Problem ▸
An exact transcription of all the records is required, minus the images.

Data to process ▸
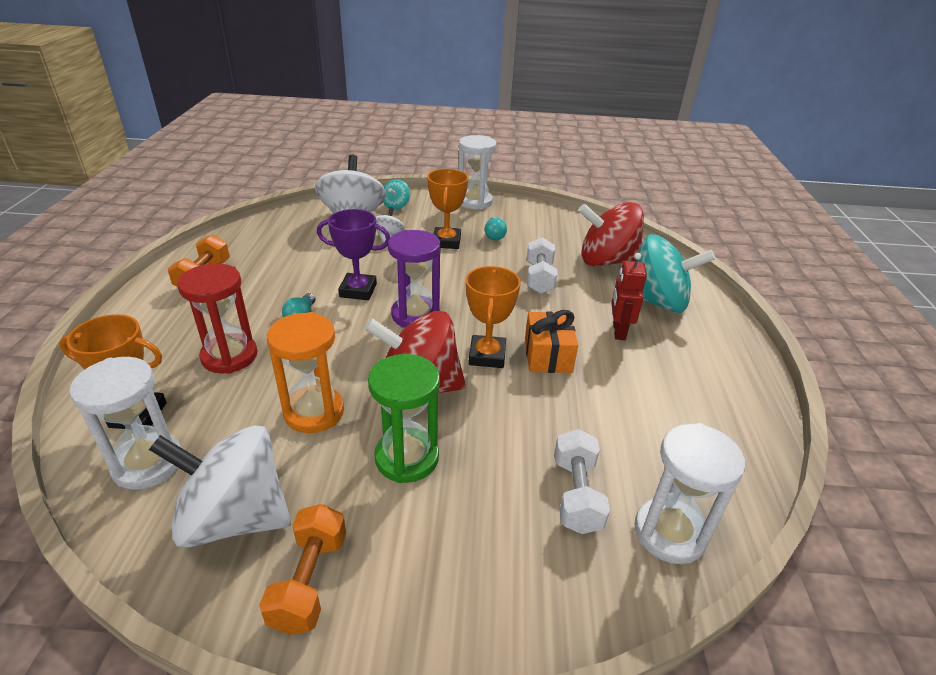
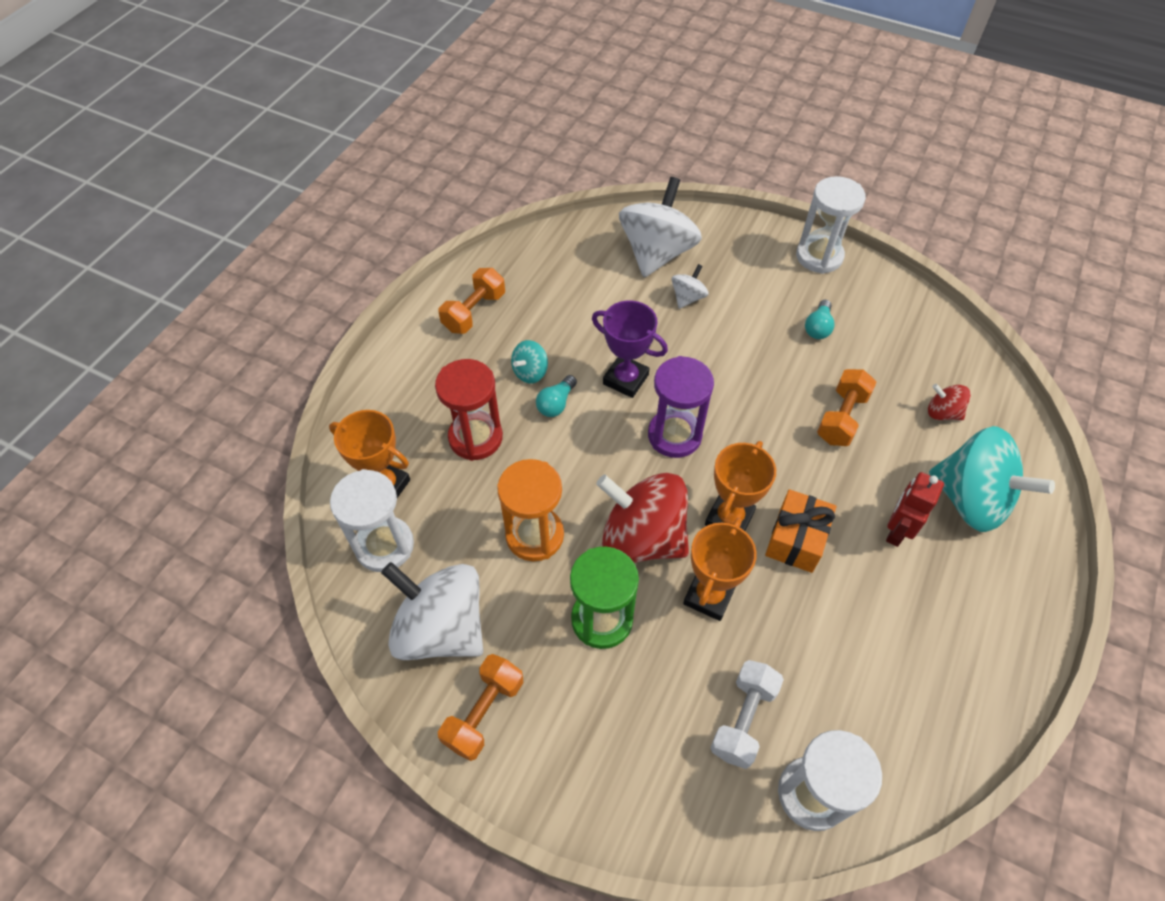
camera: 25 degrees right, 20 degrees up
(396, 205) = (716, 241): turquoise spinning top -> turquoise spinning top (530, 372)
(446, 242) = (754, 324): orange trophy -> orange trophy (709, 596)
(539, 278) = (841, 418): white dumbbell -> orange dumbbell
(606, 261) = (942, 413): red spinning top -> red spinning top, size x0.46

Exercise response ▸
camera: 25 degrees right, 20 degrees up
(396, 205) = (716, 241): turquoise spinning top -> turquoise spinning top (530, 372)
(446, 242) = (754, 324): orange trophy -> orange trophy (709, 596)
(539, 278) = (841, 418): white dumbbell -> orange dumbbell
(606, 261) = (942, 413): red spinning top -> red spinning top, size x0.46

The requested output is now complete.